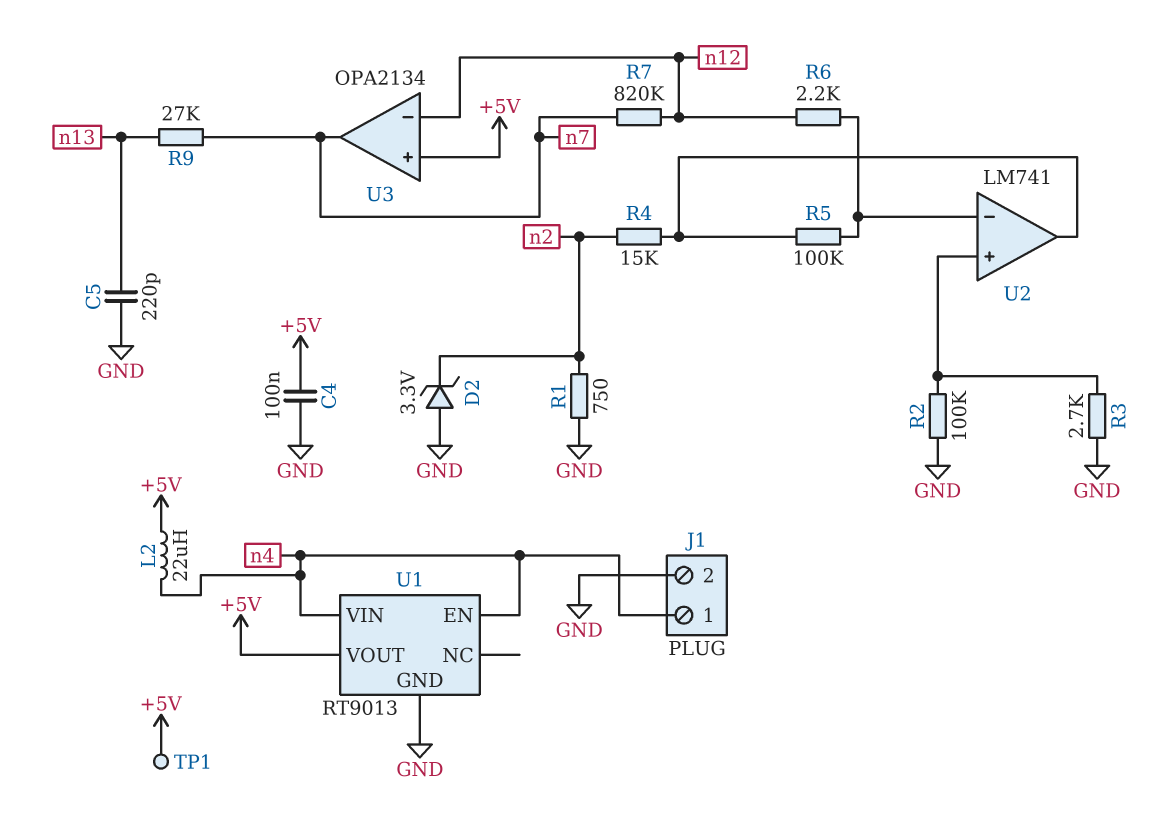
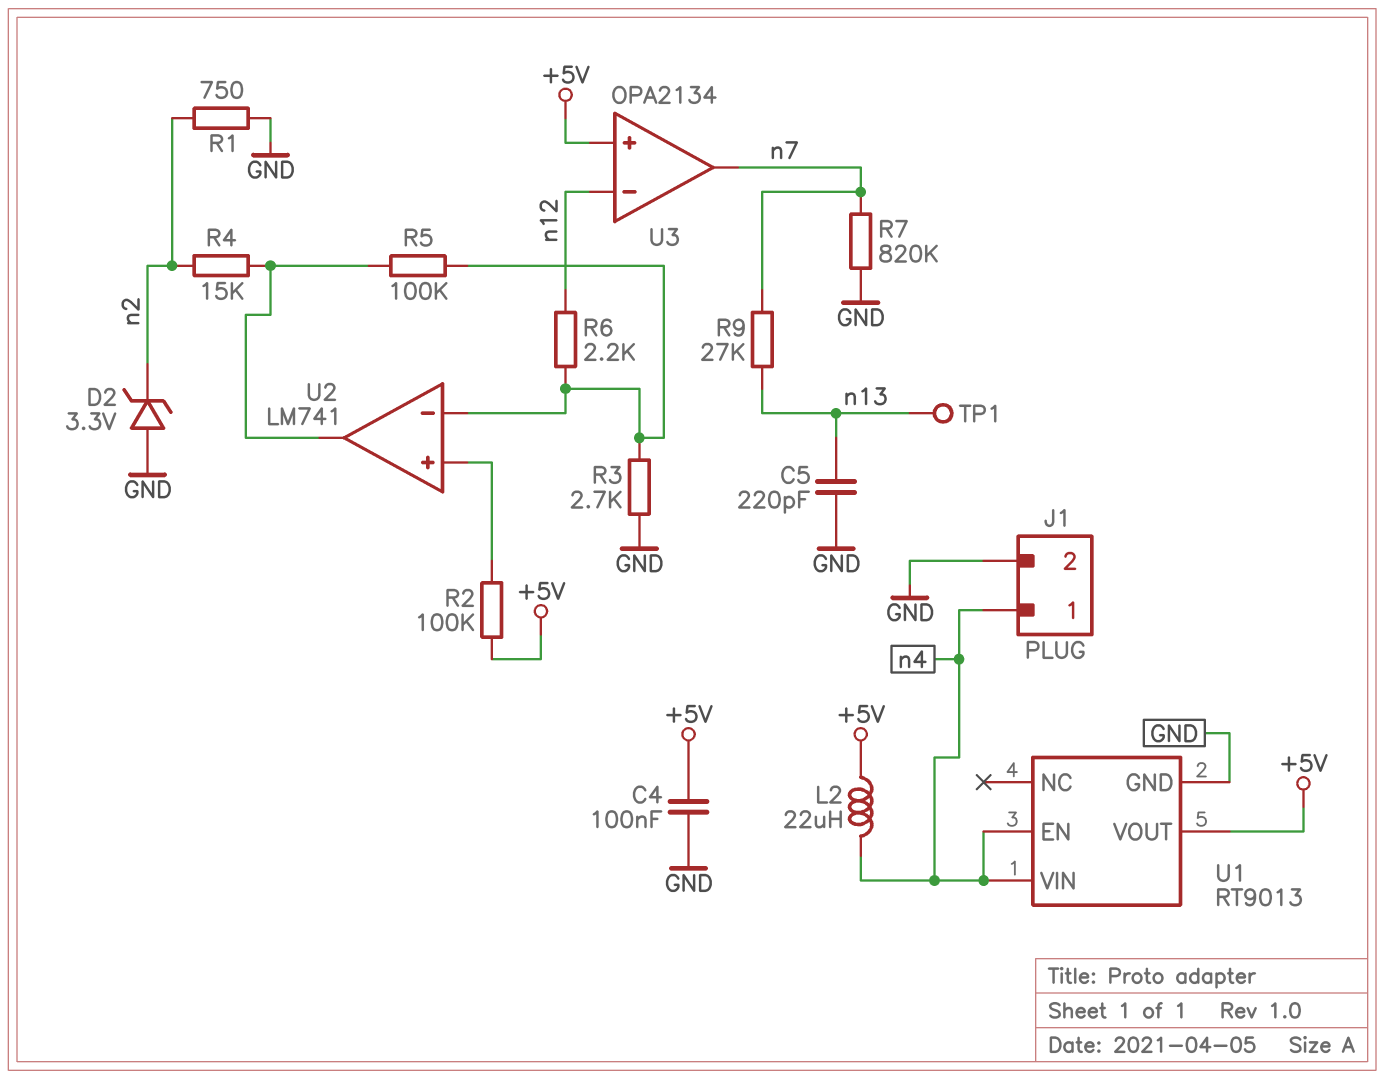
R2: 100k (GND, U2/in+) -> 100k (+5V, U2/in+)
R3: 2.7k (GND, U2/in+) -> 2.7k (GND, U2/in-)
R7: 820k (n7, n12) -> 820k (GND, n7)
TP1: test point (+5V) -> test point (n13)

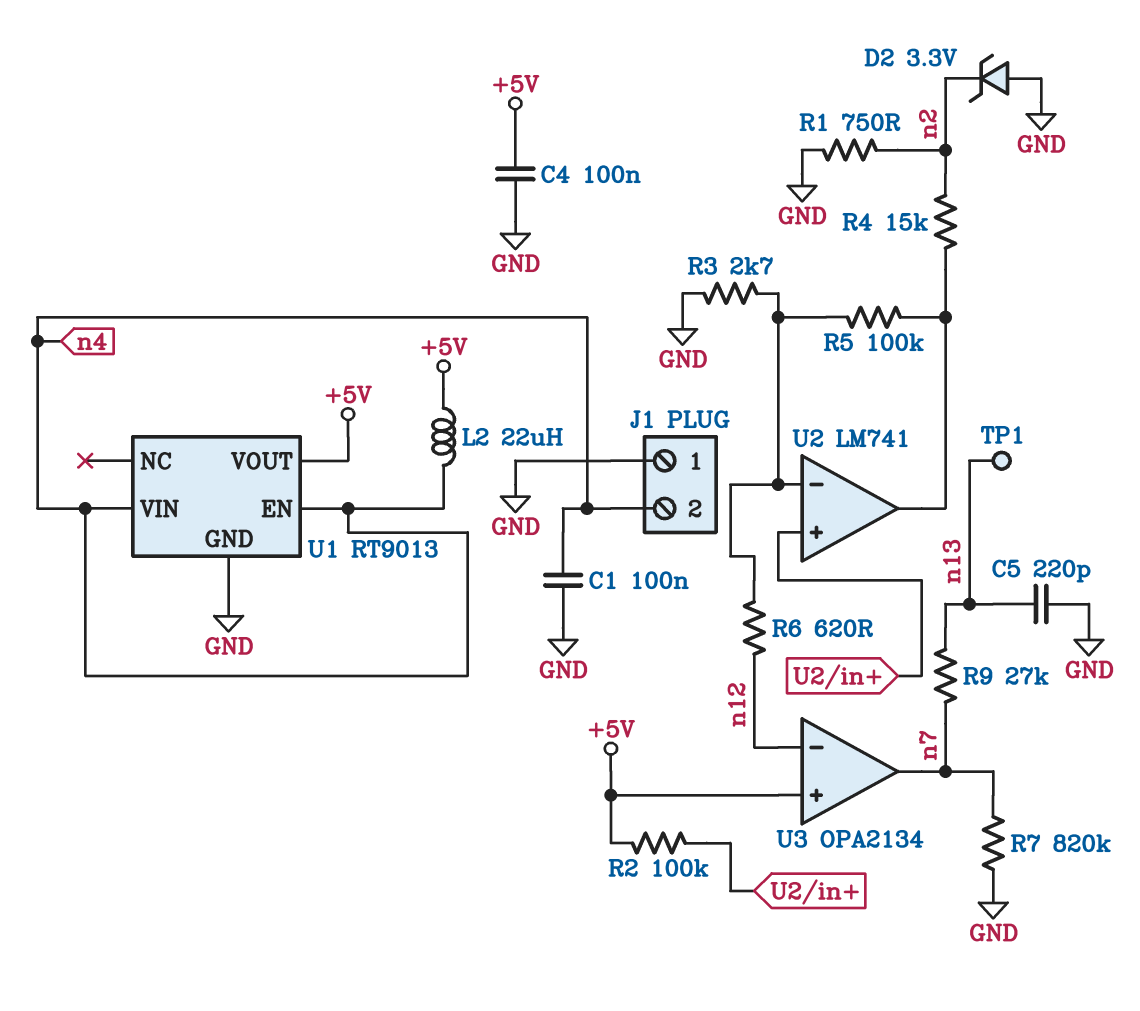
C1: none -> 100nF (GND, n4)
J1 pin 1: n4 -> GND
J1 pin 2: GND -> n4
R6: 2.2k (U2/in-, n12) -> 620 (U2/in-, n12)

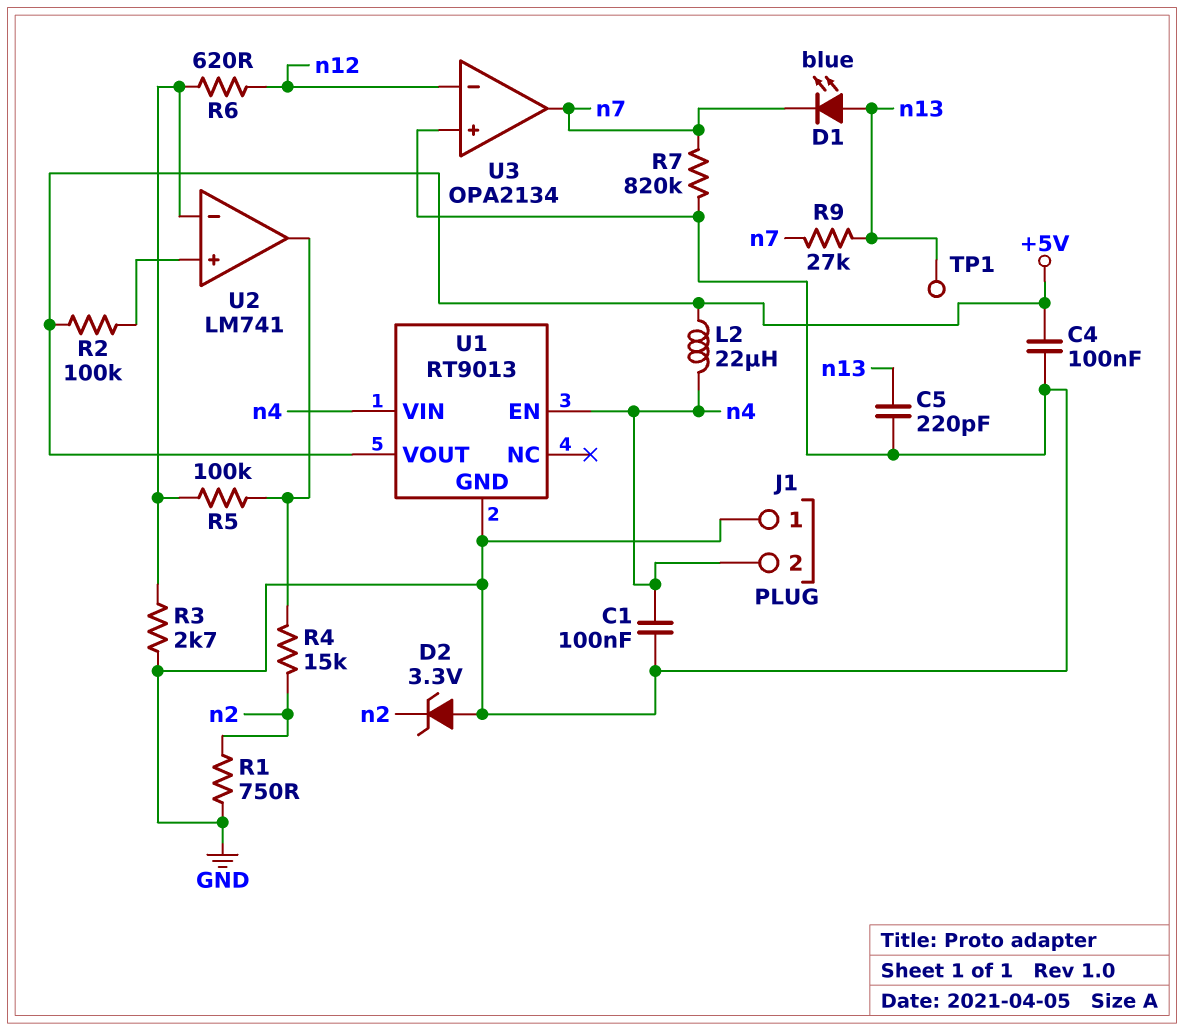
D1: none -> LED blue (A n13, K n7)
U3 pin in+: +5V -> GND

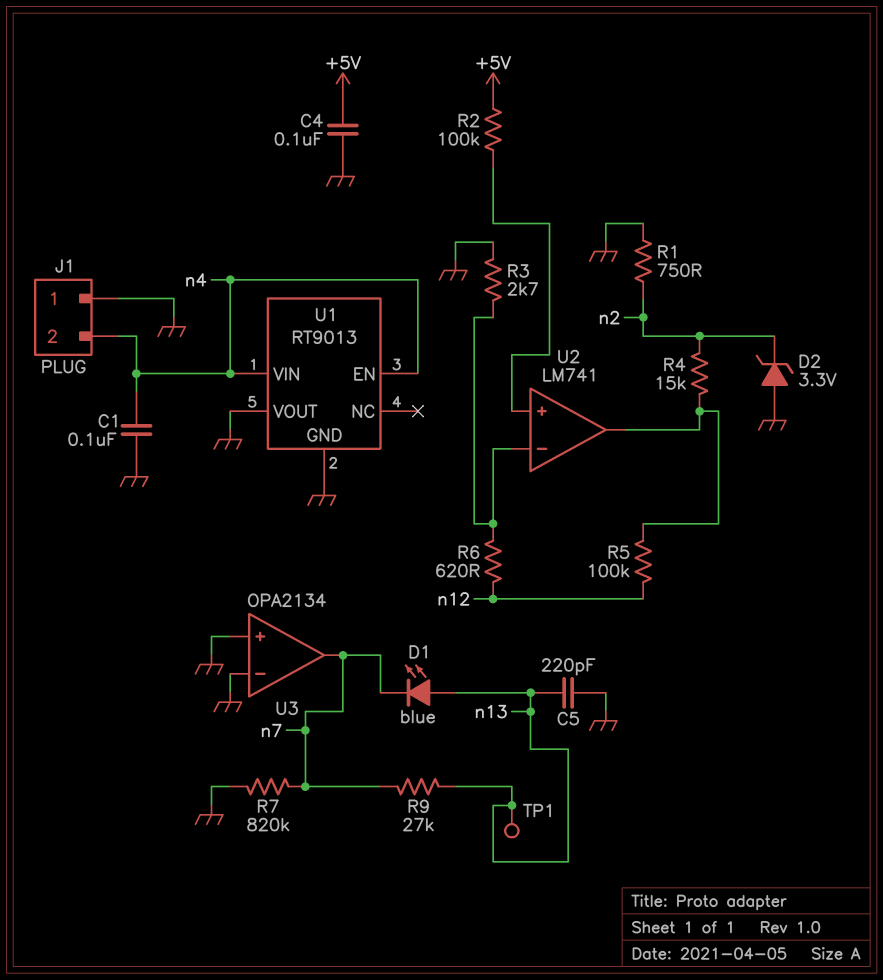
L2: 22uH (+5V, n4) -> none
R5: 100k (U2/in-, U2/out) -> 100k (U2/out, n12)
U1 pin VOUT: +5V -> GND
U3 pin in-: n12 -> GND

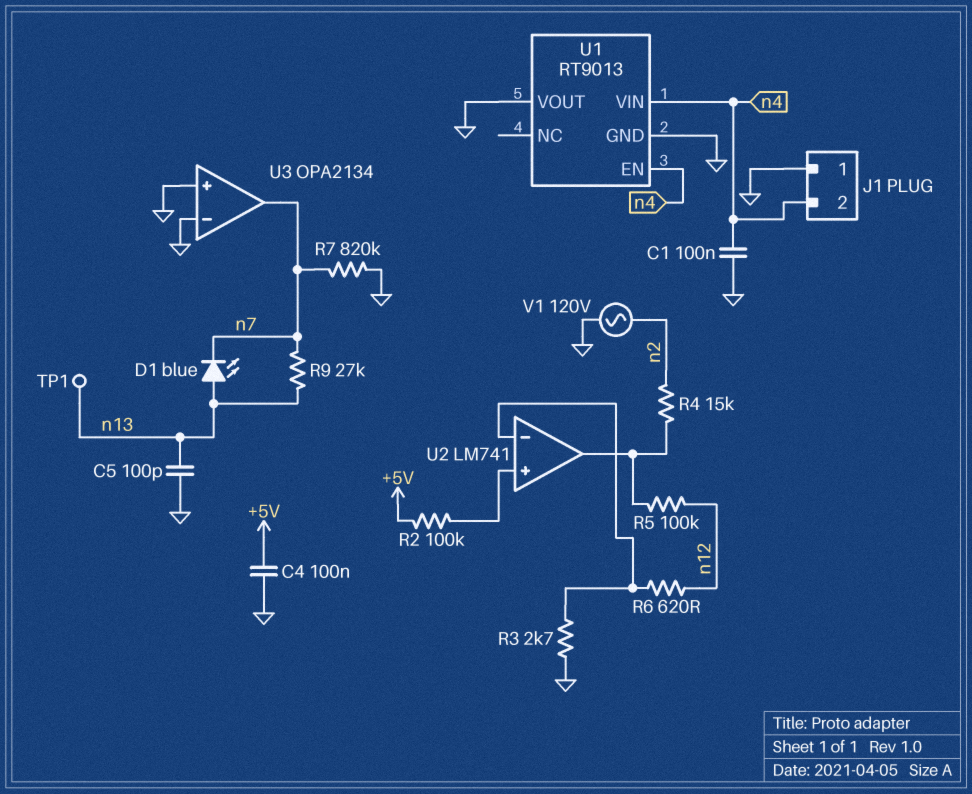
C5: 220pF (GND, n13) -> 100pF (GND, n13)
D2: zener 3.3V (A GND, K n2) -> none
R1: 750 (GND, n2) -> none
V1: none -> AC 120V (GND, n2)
...
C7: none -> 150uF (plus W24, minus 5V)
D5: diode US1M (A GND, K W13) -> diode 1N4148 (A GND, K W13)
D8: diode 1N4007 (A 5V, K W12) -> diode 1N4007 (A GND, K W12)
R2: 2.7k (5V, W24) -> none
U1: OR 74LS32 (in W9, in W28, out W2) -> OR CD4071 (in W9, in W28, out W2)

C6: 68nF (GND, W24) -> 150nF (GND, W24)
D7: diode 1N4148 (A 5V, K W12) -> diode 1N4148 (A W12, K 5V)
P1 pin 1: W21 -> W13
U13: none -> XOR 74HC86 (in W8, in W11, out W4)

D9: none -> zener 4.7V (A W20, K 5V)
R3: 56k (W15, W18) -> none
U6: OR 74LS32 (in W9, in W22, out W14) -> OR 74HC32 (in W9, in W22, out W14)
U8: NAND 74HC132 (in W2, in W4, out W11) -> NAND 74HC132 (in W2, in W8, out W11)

■ **Task to complete**: Whenever a line of the data holds the string "diode", pick that line out.

■ **Response**:
D5: diode US1M (A GND, K W13) -> diode 1N4148 (A GND, K W13)
D8: diode 1N4007 (A 5V, K W12) -> diode 1N4007 (A GND, K W12)
D7: diode 1N4148 (A 5V, K W12) -> diode 1N4148 (A W12, K 5V)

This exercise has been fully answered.